## WHAT TO DO
Begin with the line below holding "black fork: 3 -> 0" and go on through the line holding "orange jar: 12 -> 10", duplicating each line exactly and leaving out pictures.

## DATASET RECORDS
--
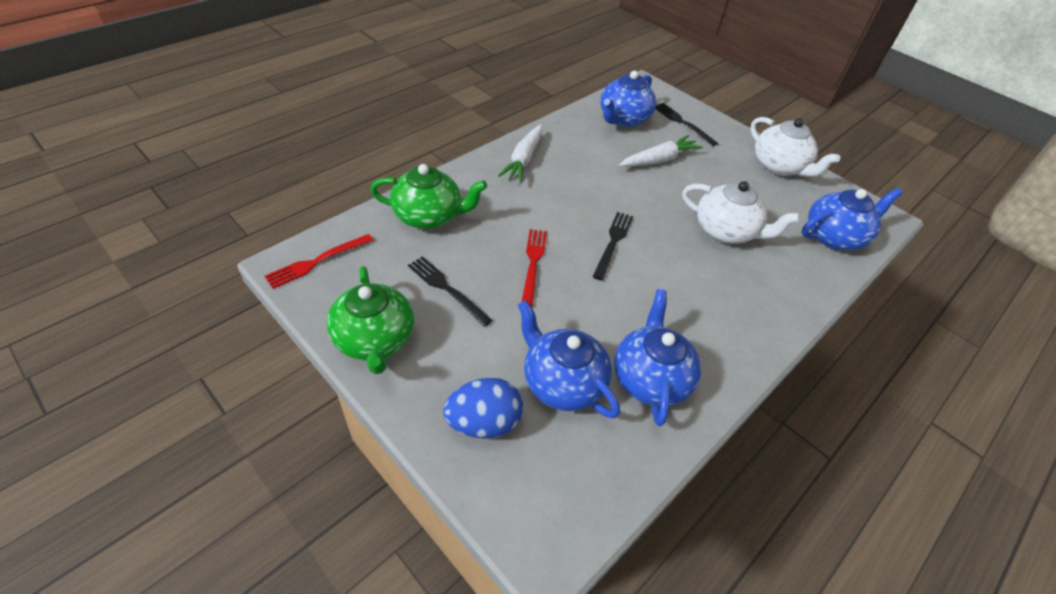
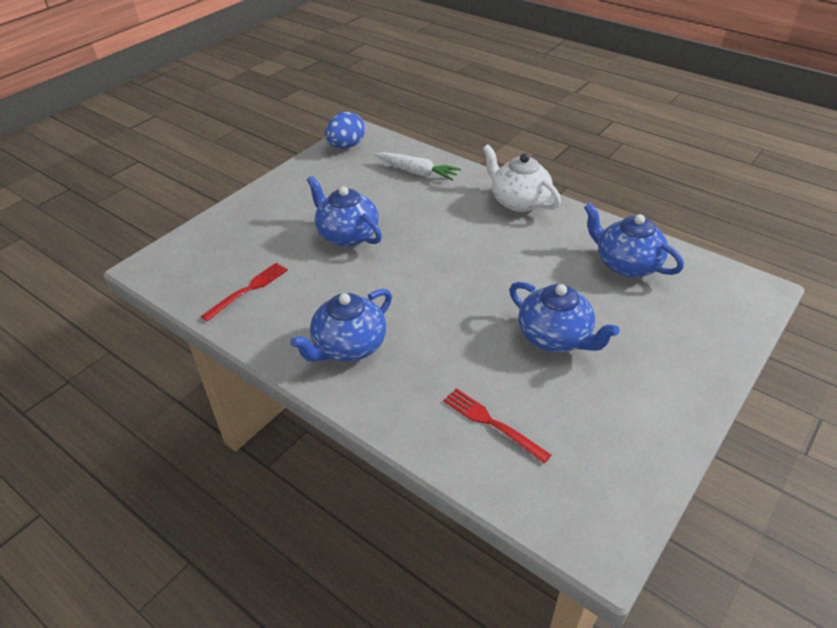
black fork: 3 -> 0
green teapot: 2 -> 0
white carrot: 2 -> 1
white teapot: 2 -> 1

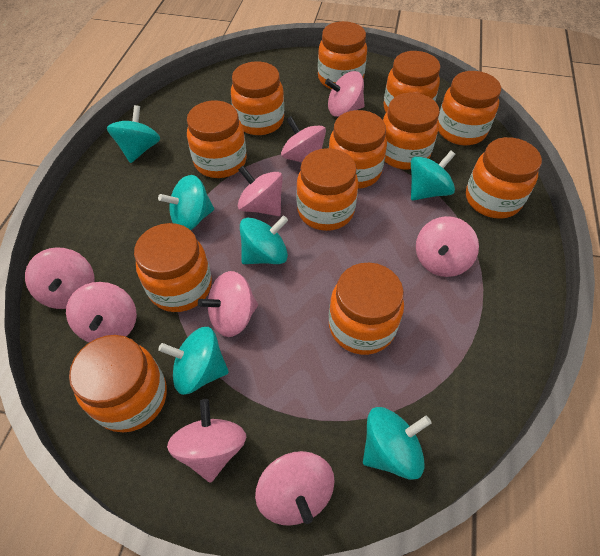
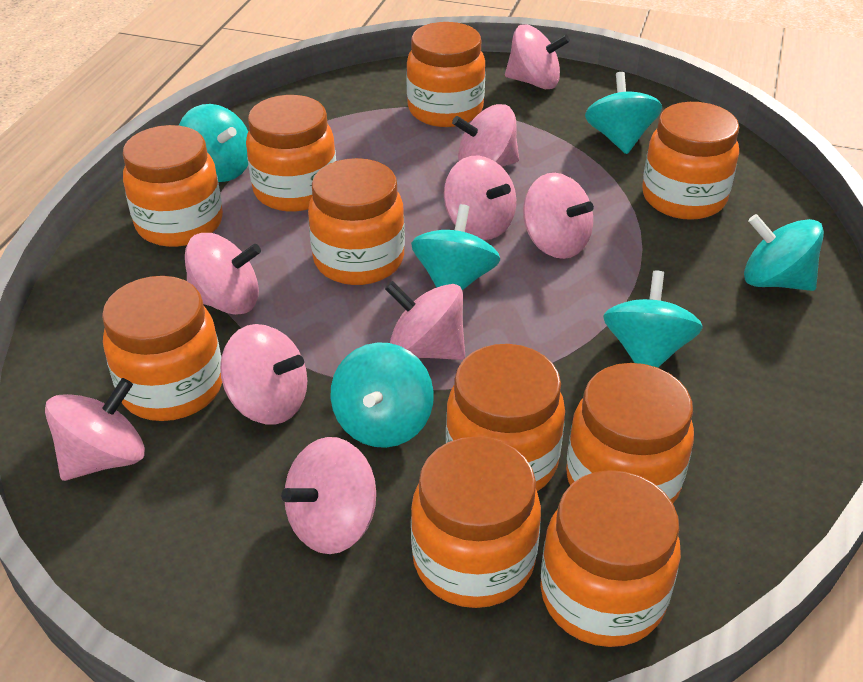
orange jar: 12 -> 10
--
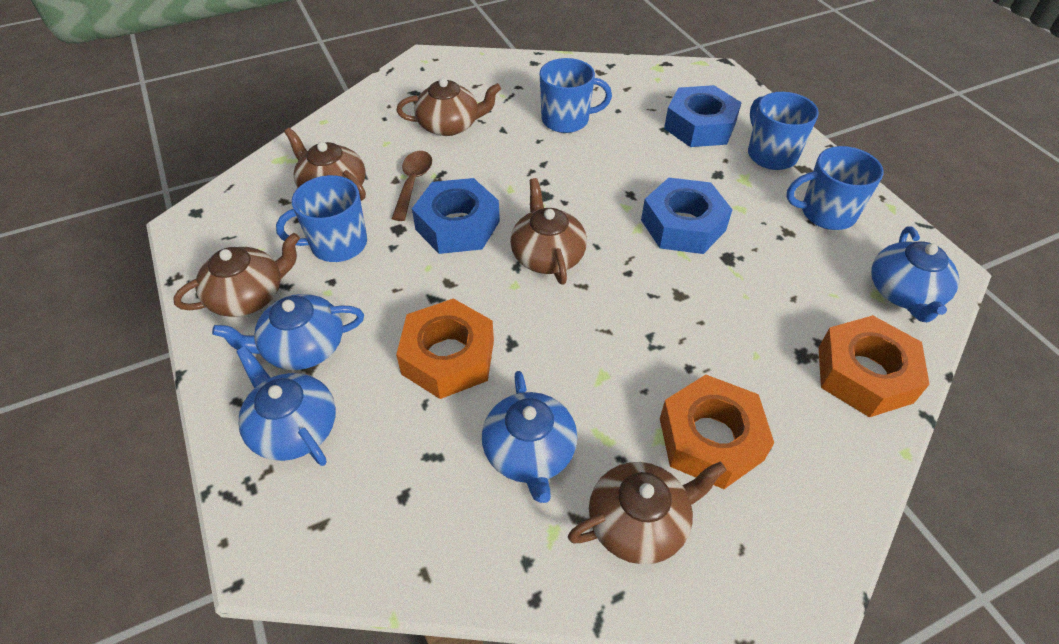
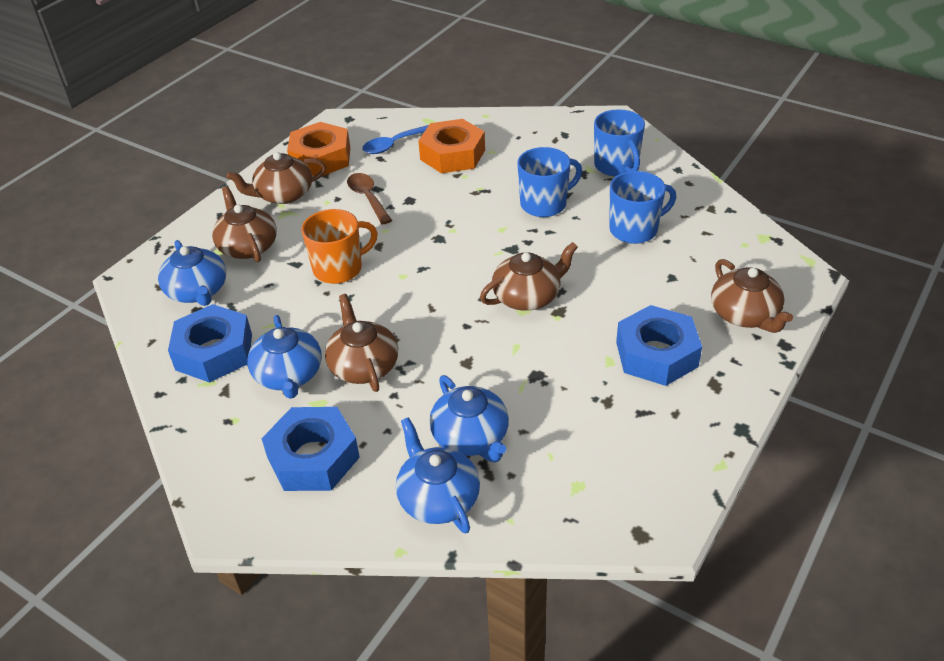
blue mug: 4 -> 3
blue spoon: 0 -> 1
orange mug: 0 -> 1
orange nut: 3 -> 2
--
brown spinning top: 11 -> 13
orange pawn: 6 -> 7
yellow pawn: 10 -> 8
--
## ANSWER SECTION
black fork: 3 -> 0
green teapot: 2 -> 0
white carrot: 2 -> 1
white teapot: 2 -> 1

orange jar: 12 -> 10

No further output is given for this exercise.